§ TO BE DONE: Write out again the part of the records that opens with the line containing "black pentagon: moved 1 px left, 1 px down" and closes with the line containing "green cross: moved 47 px up". Leave the pictures out of your answer.

--- Start of INPUT MATERIAL ---

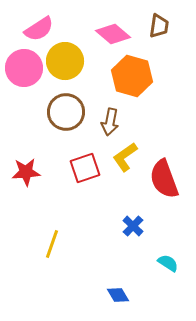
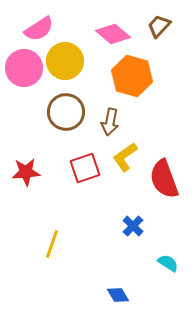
brown trapezoid: rotated 145 degrees counterclockwise
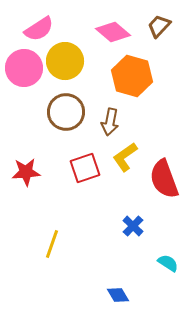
pink diamond: moved 2 px up
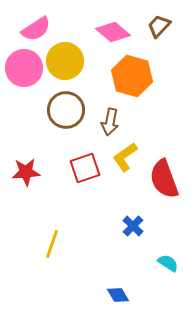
pink semicircle: moved 3 px left
brown circle: moved 2 px up
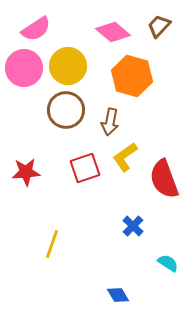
yellow circle: moved 3 px right, 5 px down
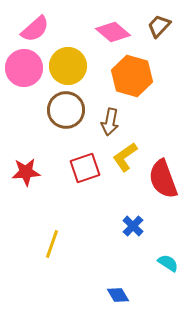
pink semicircle: moved 1 px left; rotated 8 degrees counterclockwise
red semicircle: moved 1 px left
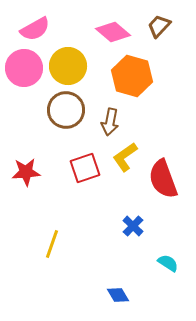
pink semicircle: rotated 12 degrees clockwise
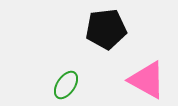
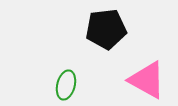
green ellipse: rotated 20 degrees counterclockwise
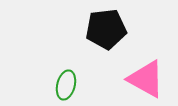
pink triangle: moved 1 px left, 1 px up
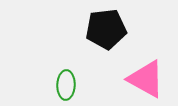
green ellipse: rotated 12 degrees counterclockwise
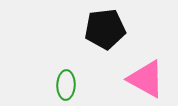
black pentagon: moved 1 px left
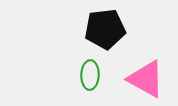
green ellipse: moved 24 px right, 10 px up
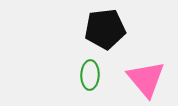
pink triangle: rotated 21 degrees clockwise
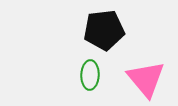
black pentagon: moved 1 px left, 1 px down
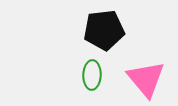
green ellipse: moved 2 px right
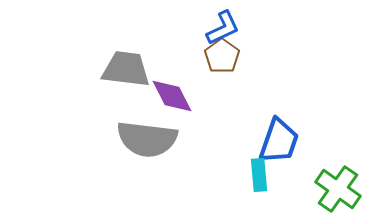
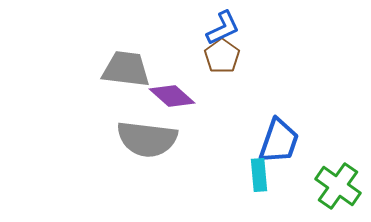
purple diamond: rotated 21 degrees counterclockwise
green cross: moved 3 px up
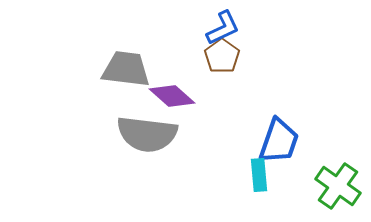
gray semicircle: moved 5 px up
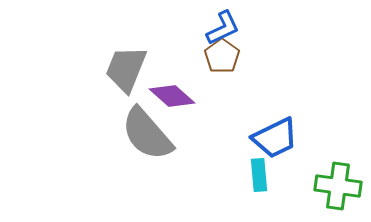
gray trapezoid: rotated 75 degrees counterclockwise
gray semicircle: rotated 42 degrees clockwise
blue trapezoid: moved 4 px left, 3 px up; rotated 45 degrees clockwise
green cross: rotated 27 degrees counterclockwise
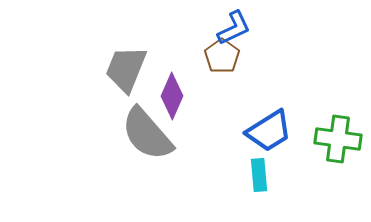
blue L-shape: moved 11 px right
purple diamond: rotated 72 degrees clockwise
blue trapezoid: moved 6 px left, 7 px up; rotated 6 degrees counterclockwise
green cross: moved 47 px up
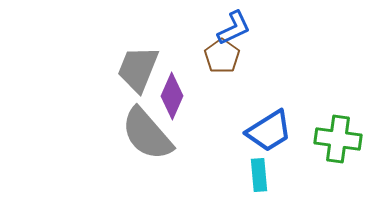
gray trapezoid: moved 12 px right
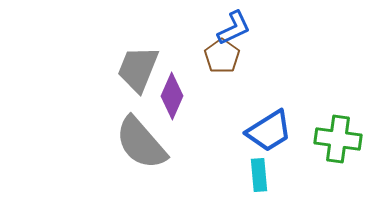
gray semicircle: moved 6 px left, 9 px down
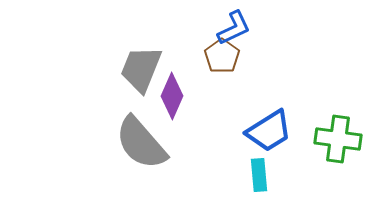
gray trapezoid: moved 3 px right
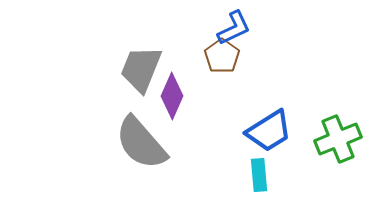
green cross: rotated 30 degrees counterclockwise
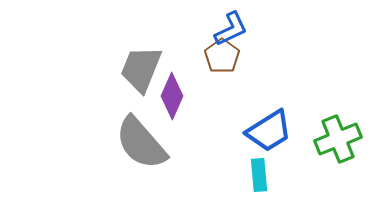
blue L-shape: moved 3 px left, 1 px down
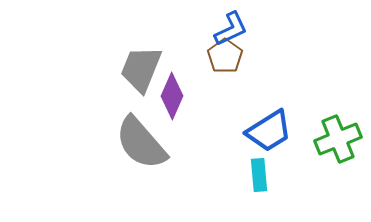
brown pentagon: moved 3 px right
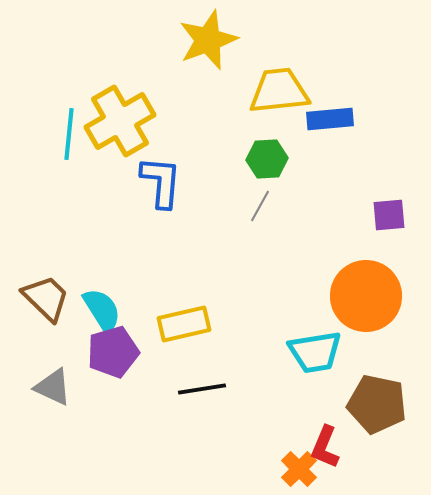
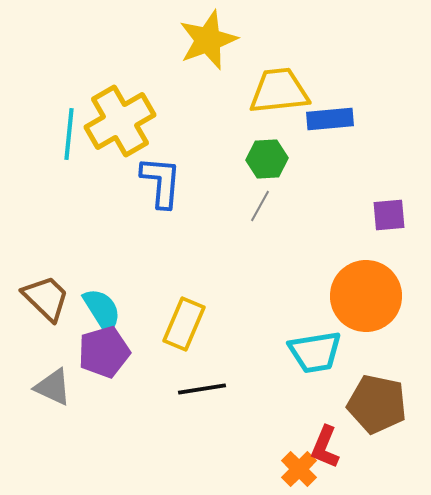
yellow rectangle: rotated 54 degrees counterclockwise
purple pentagon: moved 9 px left
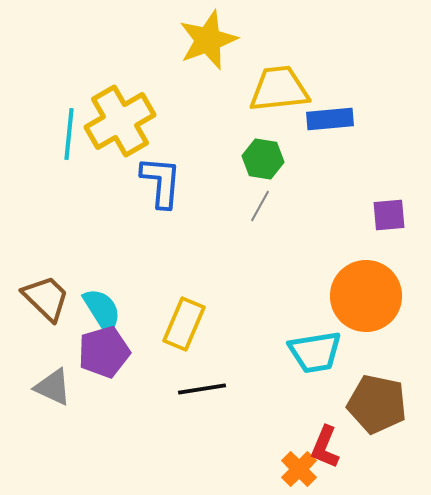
yellow trapezoid: moved 2 px up
green hexagon: moved 4 px left; rotated 12 degrees clockwise
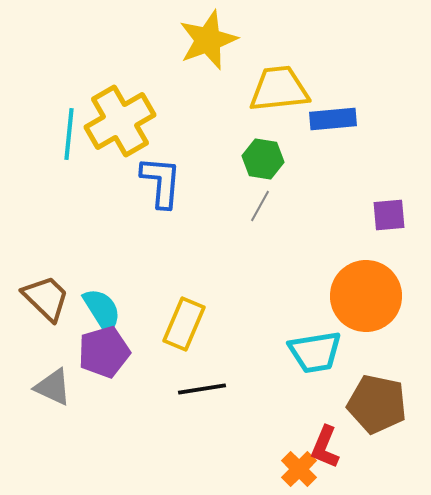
blue rectangle: moved 3 px right
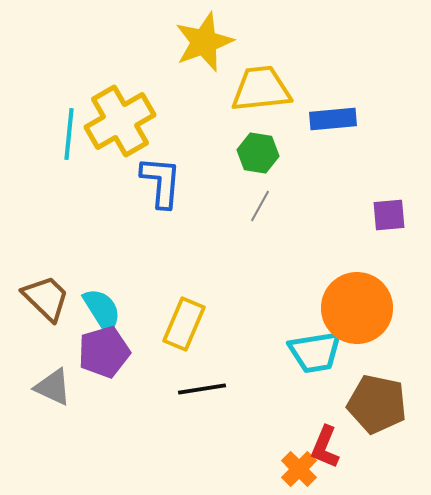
yellow star: moved 4 px left, 2 px down
yellow trapezoid: moved 18 px left
green hexagon: moved 5 px left, 6 px up
orange circle: moved 9 px left, 12 px down
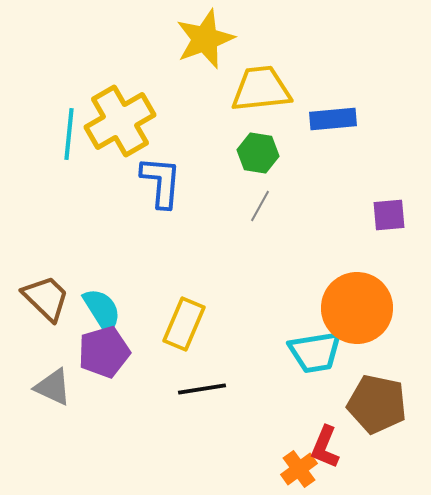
yellow star: moved 1 px right, 3 px up
orange cross: rotated 9 degrees clockwise
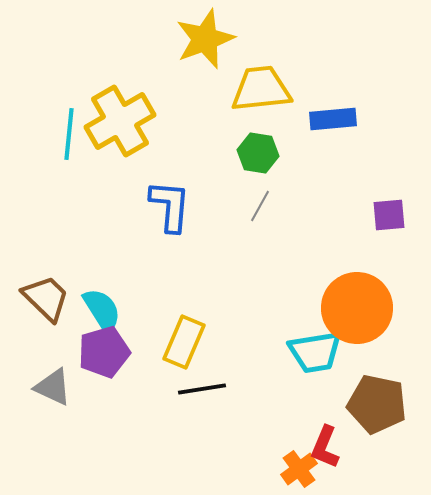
blue L-shape: moved 9 px right, 24 px down
yellow rectangle: moved 18 px down
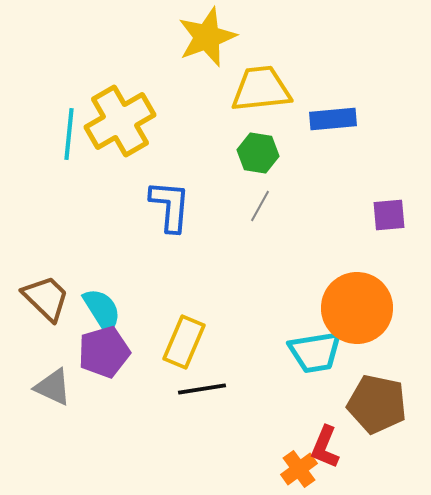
yellow star: moved 2 px right, 2 px up
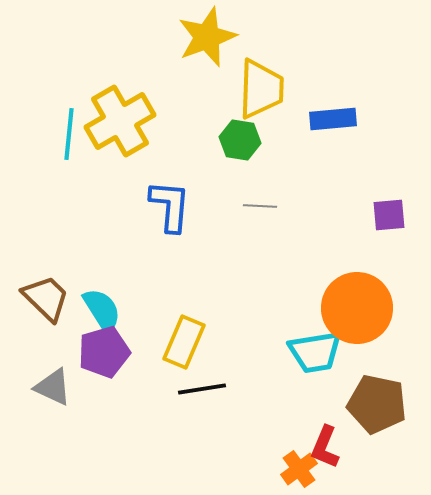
yellow trapezoid: rotated 98 degrees clockwise
green hexagon: moved 18 px left, 13 px up
gray line: rotated 64 degrees clockwise
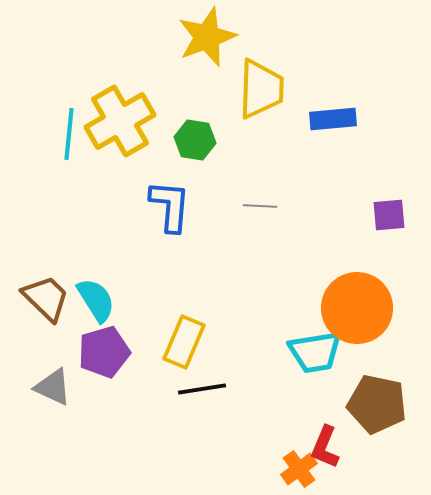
green hexagon: moved 45 px left
cyan semicircle: moved 6 px left, 10 px up
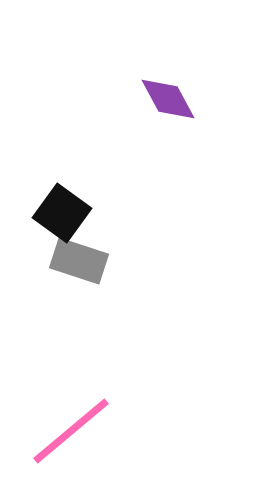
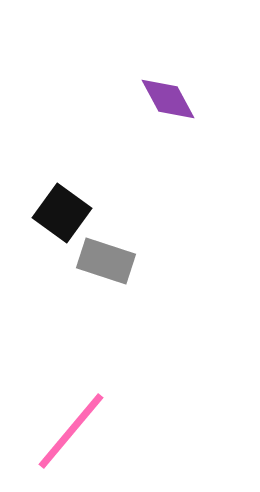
gray rectangle: moved 27 px right
pink line: rotated 10 degrees counterclockwise
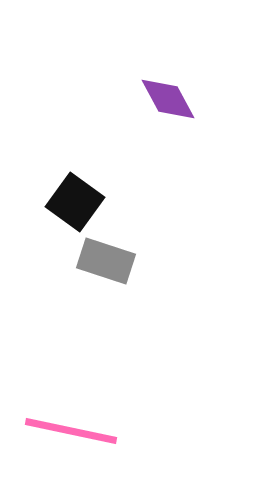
black square: moved 13 px right, 11 px up
pink line: rotated 62 degrees clockwise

--- End of INPUT MATERIAL ---

§ WRITTEN ANSWER:
black pentagon: moved 1 px left, 1 px down
green ellipse: moved 2 px right
purple diamond: rotated 21 degrees counterclockwise
green cross: moved 3 px up
gray semicircle: moved 5 px up
gray trapezoid: rotated 75 degrees counterclockwise
gray semicircle: rotated 42 degrees clockwise
blue trapezoid: moved 4 px left, 3 px up; rotated 45 degrees clockwise
green cross: rotated 27 degrees counterclockwise
blue L-shape: moved 11 px right
purple diamond: rotated 72 degrees clockwise
blue trapezoid: moved 6 px left, 7 px up; rotated 6 degrees counterclockwise
green cross: moved 47 px up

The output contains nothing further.